**Task directions:** Rewrite the records below with "located" substituted for every occurrence of "positioned", and keep everything else unchanged. Leave the pictures out of your answer.

**Records from a spatial question set:**
-----

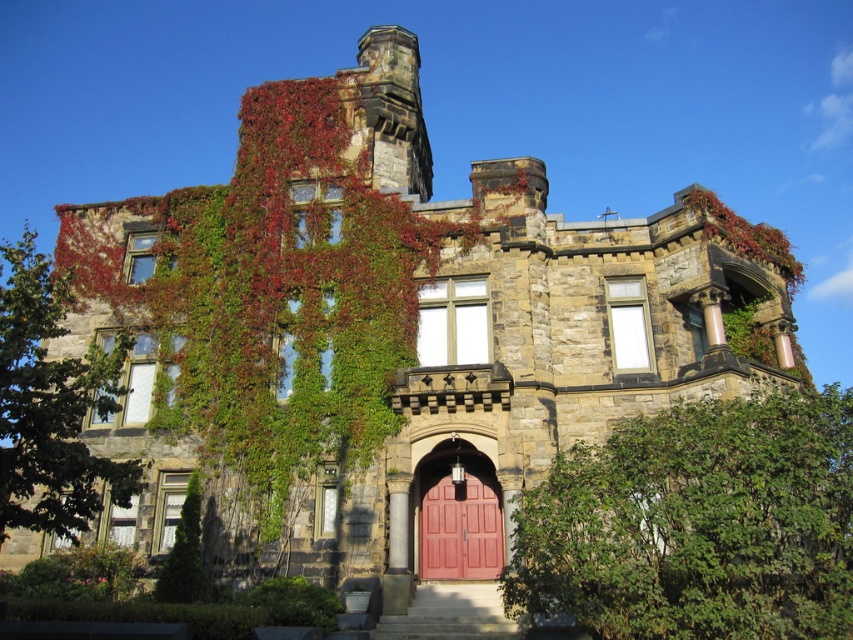
Who is more forward, (817, 449) or (422, 513)?

Point (817, 449)

The image size is (853, 640). Describe the element at coordinates (697, 524) in the screenshot. I see `green leafy ivy at right` at that location.

Is point (590, 593) positioned in front of point (492, 547)?

Yes, point (590, 593) is in front of point (492, 547).

Identify the location of green leafy ivy at right. (697, 524).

-----

**Response below:**
Who is more forward, (817, 449) or (422, 513)?

Point (817, 449)

The image size is (853, 640). Describe the element at coordinates (697, 524) in the screenshot. I see `green leafy ivy at right` at that location.

Is point (590, 593) located in front of point (492, 547)?

Yes, point (590, 593) is in front of point (492, 547).

Identify the location of green leafy ivy at right. (697, 524).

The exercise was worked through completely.